Exercise data Start Marker

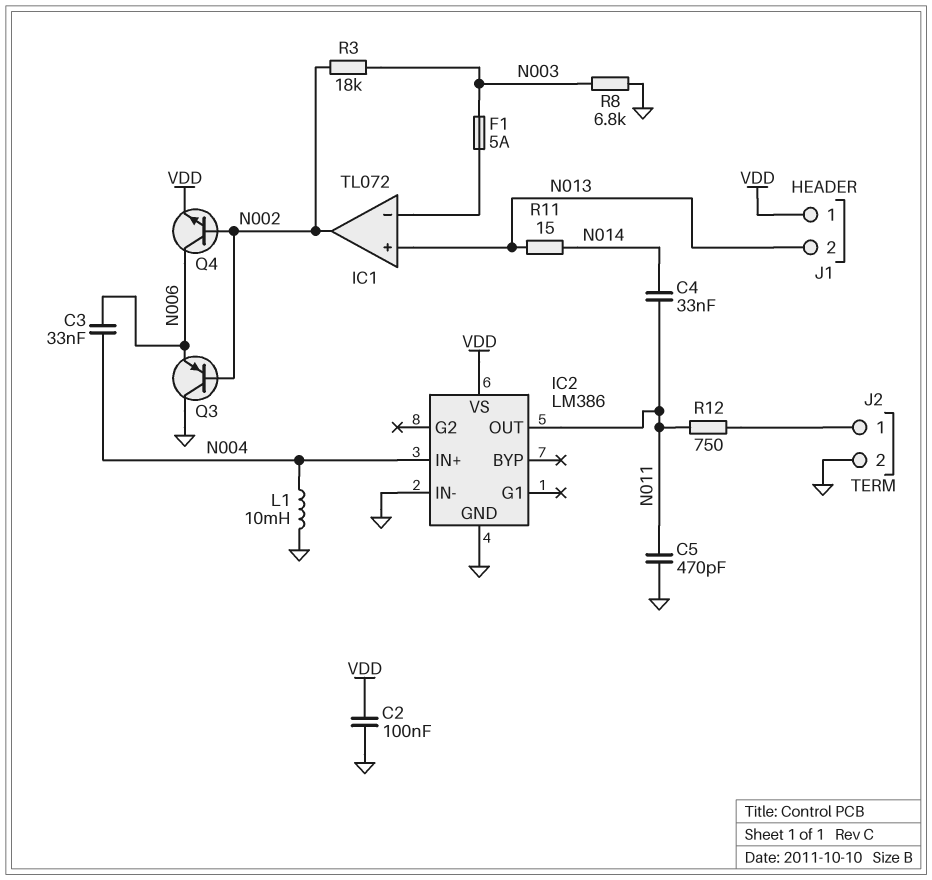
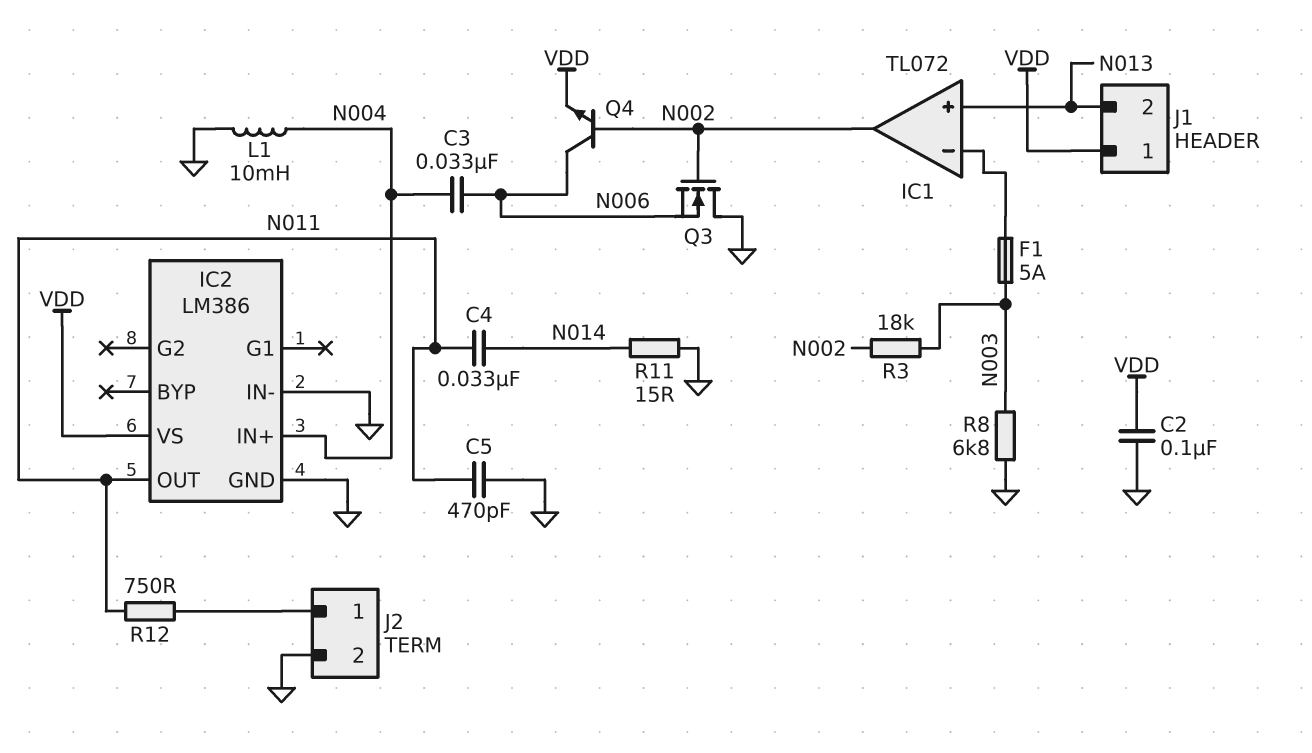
Q3: PNP (B N002, C GND, E N006) -> NMOS (G N002, D GND, S N006)
R11: 15 (N013, N014) -> 15 (GND, N014)

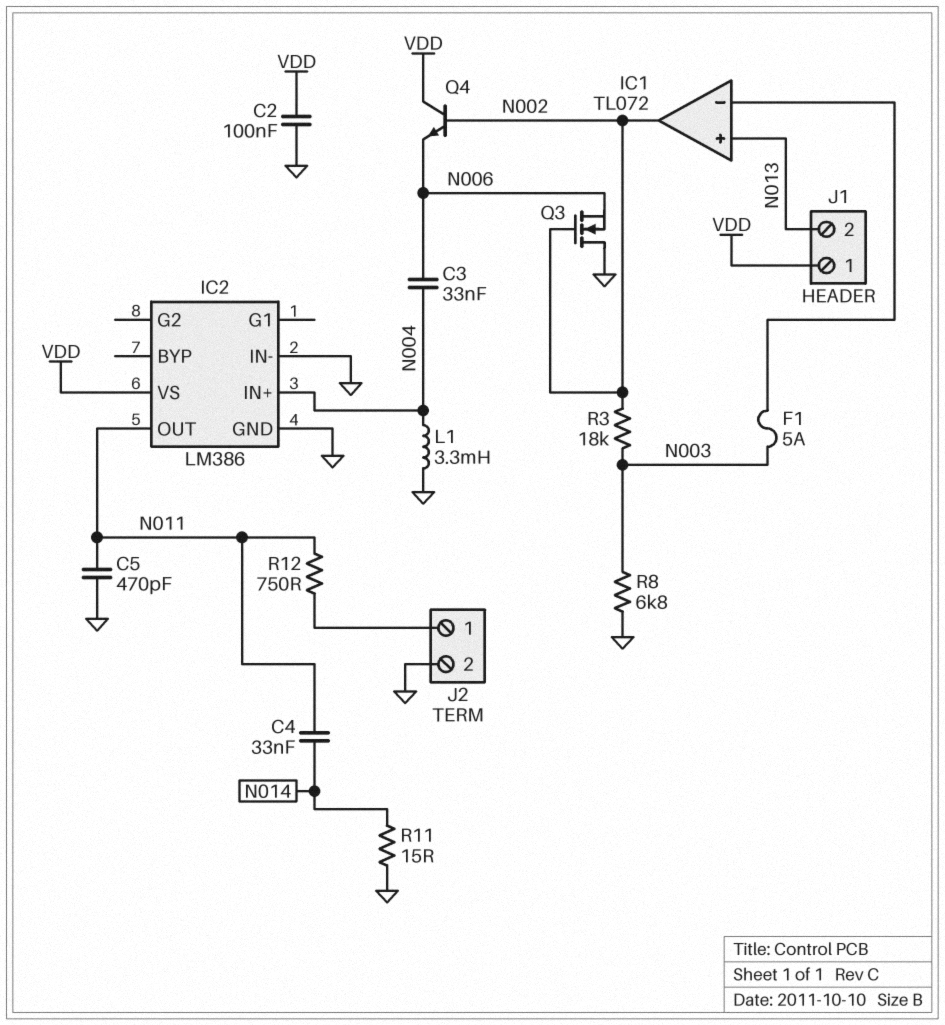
L1: 10mH (GND, N004) -> 3.3mH (GND, N004)
Q4: NPN (B N002, C N006, E VDD) -> NPN (B N002, C VDD, E N006)

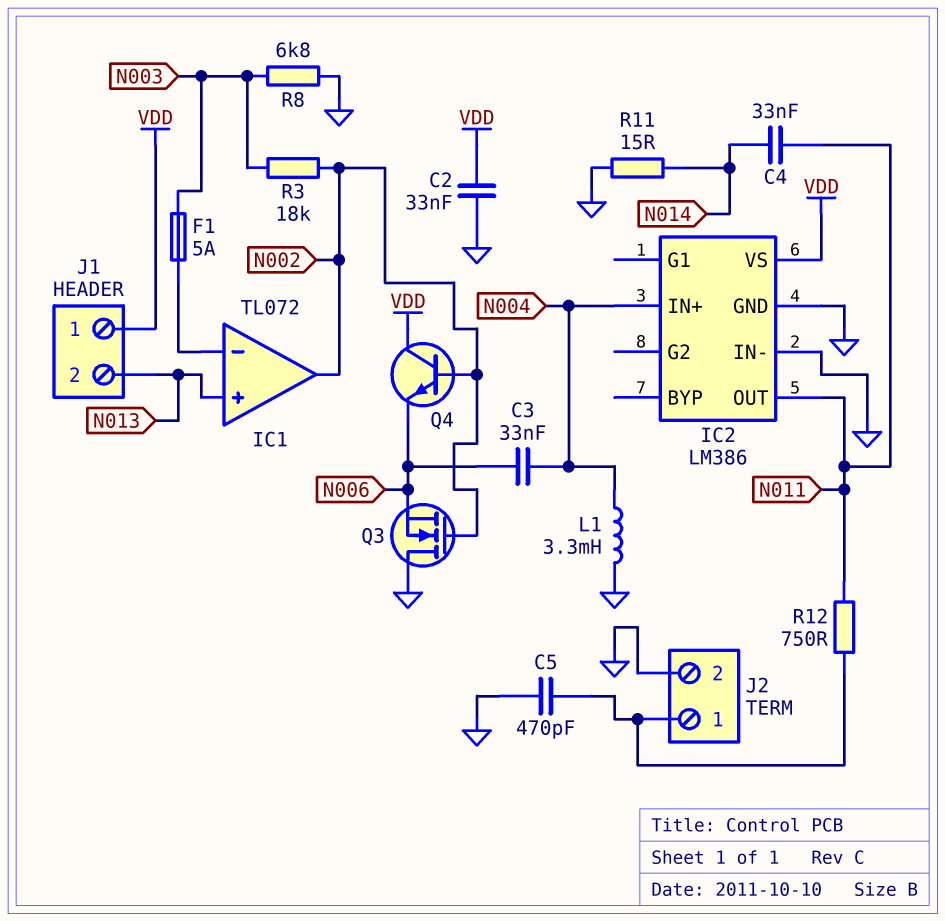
C2: 100nF (GND, VDD) -> 33nF (GND, VDD)
C5: 470pF (GND, N011) -> 470pF (GND, J2/1)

Exercise data End Marker

- _Problem to work on_: Would you transcribe all of the data exactly, omitting any pictures?

- _Output below_:
Q3: PNP (B N002, C GND, E N006) -> NMOS (G N002, D GND, S N006)
R11: 15 (N013, N014) -> 15 (GND, N014)

L1: 10mH (GND, N004) -> 3.3mH (GND, N004)
Q4: NPN (B N002, C N006, E VDD) -> NPN (B N002, C VDD, E N006)

C2: 100nF (GND, VDD) -> 33nF (GND, VDD)
C5: 470pF (GND, N011) -> 470pF (GND, J2/1)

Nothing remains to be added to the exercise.